[Start of section]

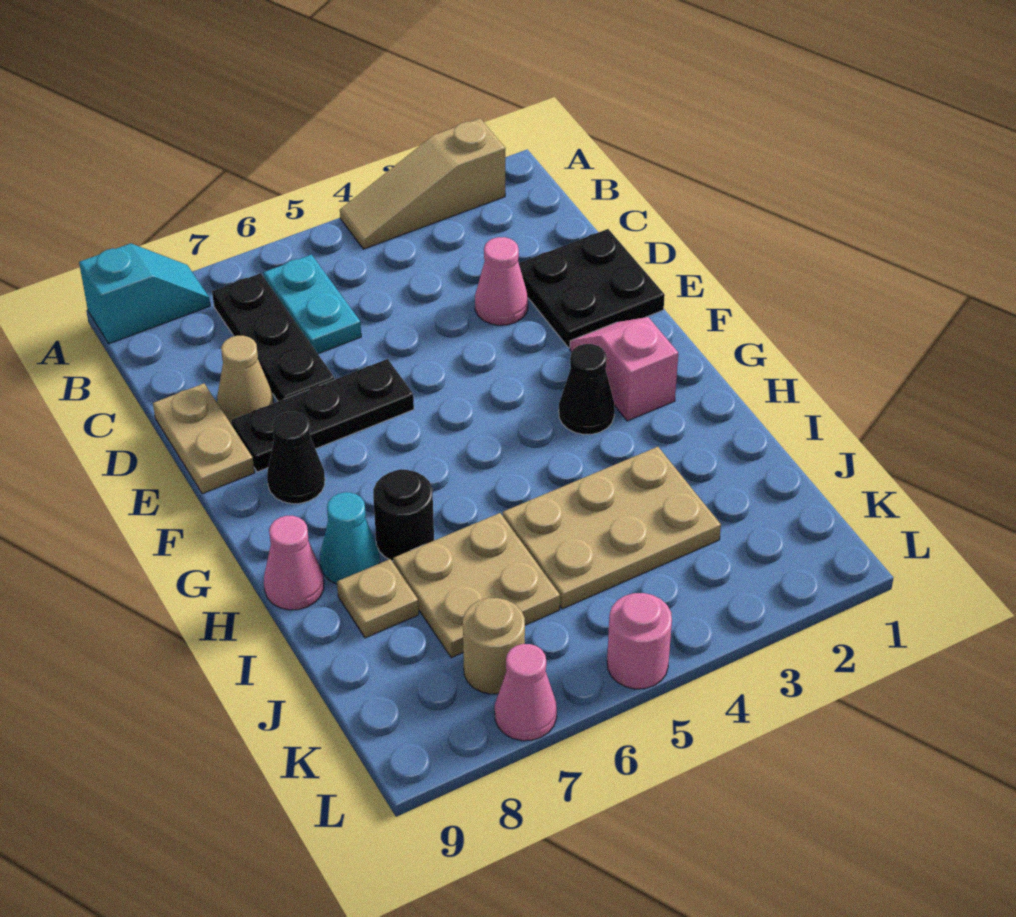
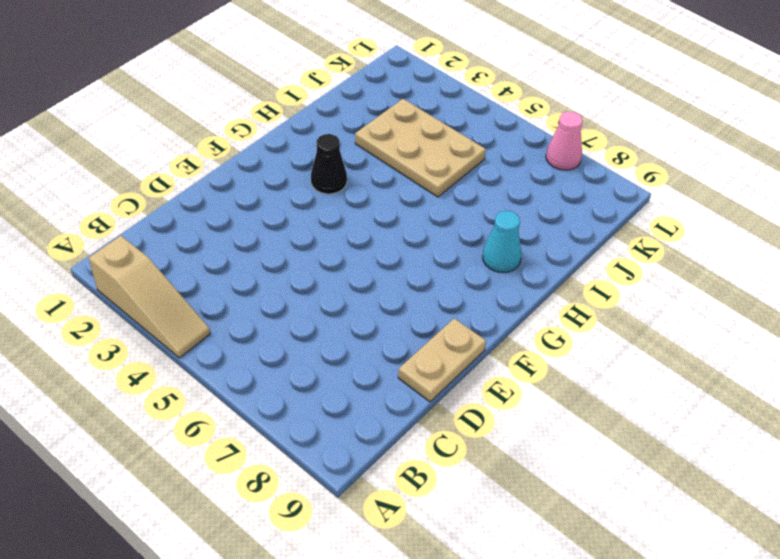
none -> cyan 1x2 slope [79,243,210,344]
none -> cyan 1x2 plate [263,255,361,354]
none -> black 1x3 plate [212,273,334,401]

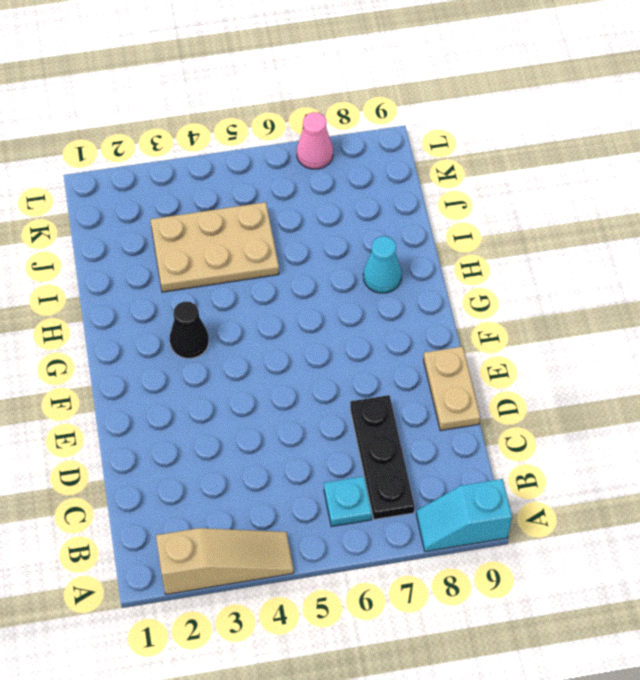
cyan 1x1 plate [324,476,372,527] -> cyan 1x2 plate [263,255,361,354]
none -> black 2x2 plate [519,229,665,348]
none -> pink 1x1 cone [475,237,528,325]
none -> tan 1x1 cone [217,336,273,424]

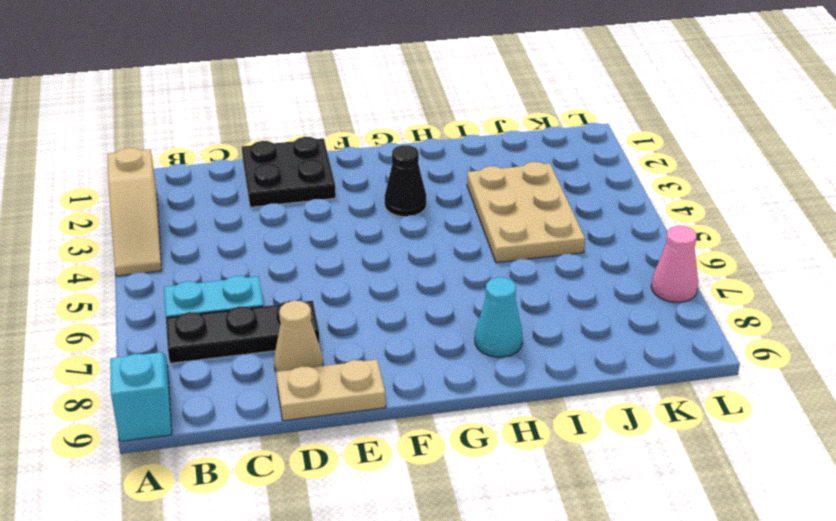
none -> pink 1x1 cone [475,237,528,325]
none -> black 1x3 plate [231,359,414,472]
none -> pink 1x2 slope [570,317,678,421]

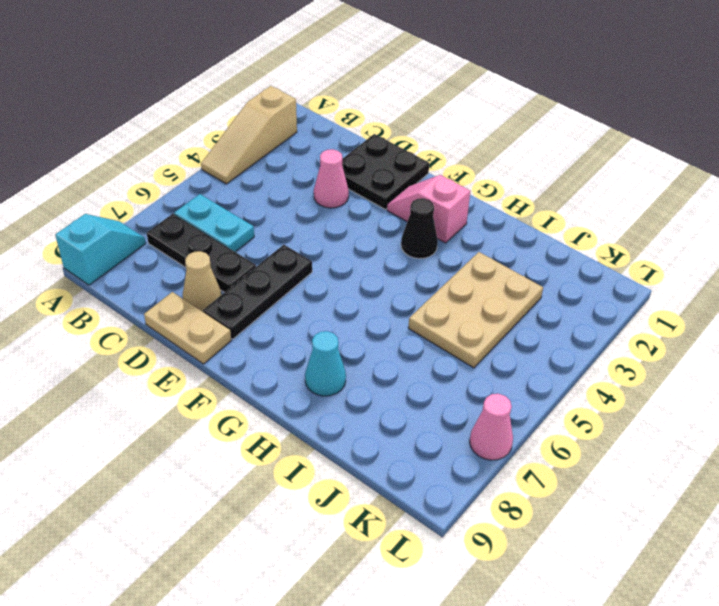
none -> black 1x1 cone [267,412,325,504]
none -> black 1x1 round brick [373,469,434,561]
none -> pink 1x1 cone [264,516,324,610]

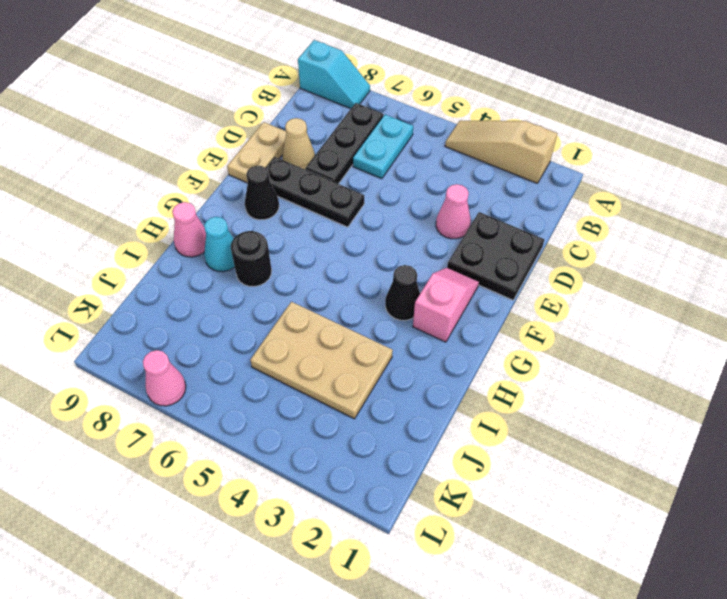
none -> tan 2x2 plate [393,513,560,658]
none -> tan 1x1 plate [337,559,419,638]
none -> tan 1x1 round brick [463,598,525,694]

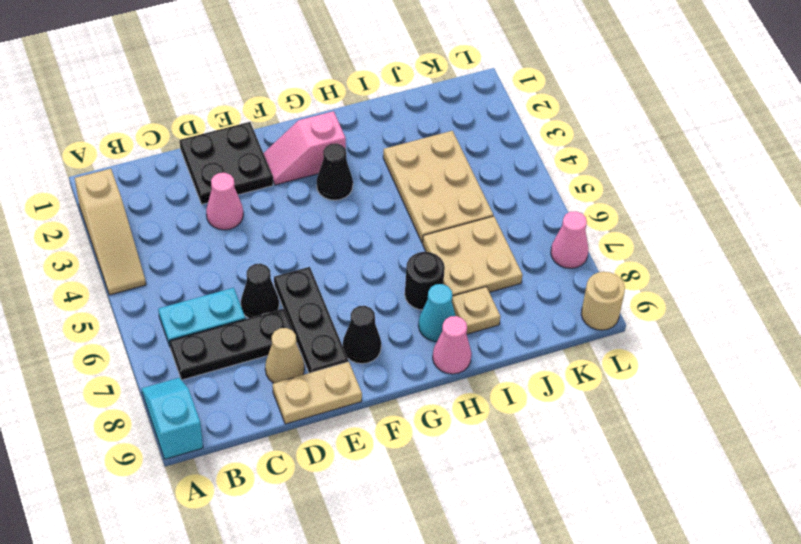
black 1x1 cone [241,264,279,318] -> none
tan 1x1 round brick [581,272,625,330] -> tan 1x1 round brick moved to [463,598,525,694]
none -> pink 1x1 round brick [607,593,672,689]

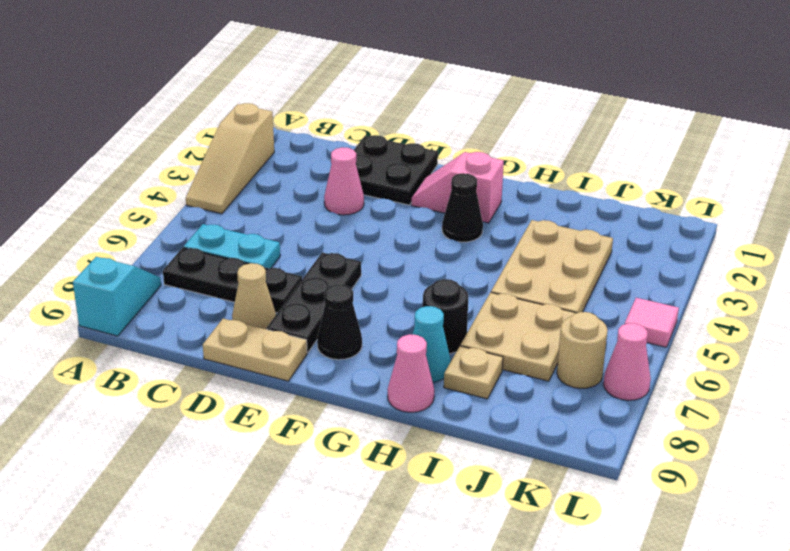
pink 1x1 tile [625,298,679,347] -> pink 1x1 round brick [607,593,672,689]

[End of section]

### WHAT YOU SHOULD DO
Give again, word for word, the line that contains "none -> black 1x1 cone [267,412,325,504]" and every line after it through the end of the entries; omit the pictures.

### REPLY TO THE EXERCISE
none -> black 1x1 cone [267,412,325,504]
none -> black 1x1 round brick [373,469,434,561]
none -> pink 1x1 cone [264,516,324,610]

none -> tan 2x2 plate [393,513,560,658]
none -> tan 1x1 plate [337,559,419,638]
none -> tan 1x1 round brick [463,598,525,694]

black 1x1 cone [241,264,279,318] -> none
tan 1x1 round brick [581,272,625,330] -> tan 1x1 round brick moved to [463,598,525,694]
none -> pink 1x1 round brick [607,593,672,689]

pink 1x1 tile [625,298,679,347] -> pink 1x1 round brick [607,593,672,689]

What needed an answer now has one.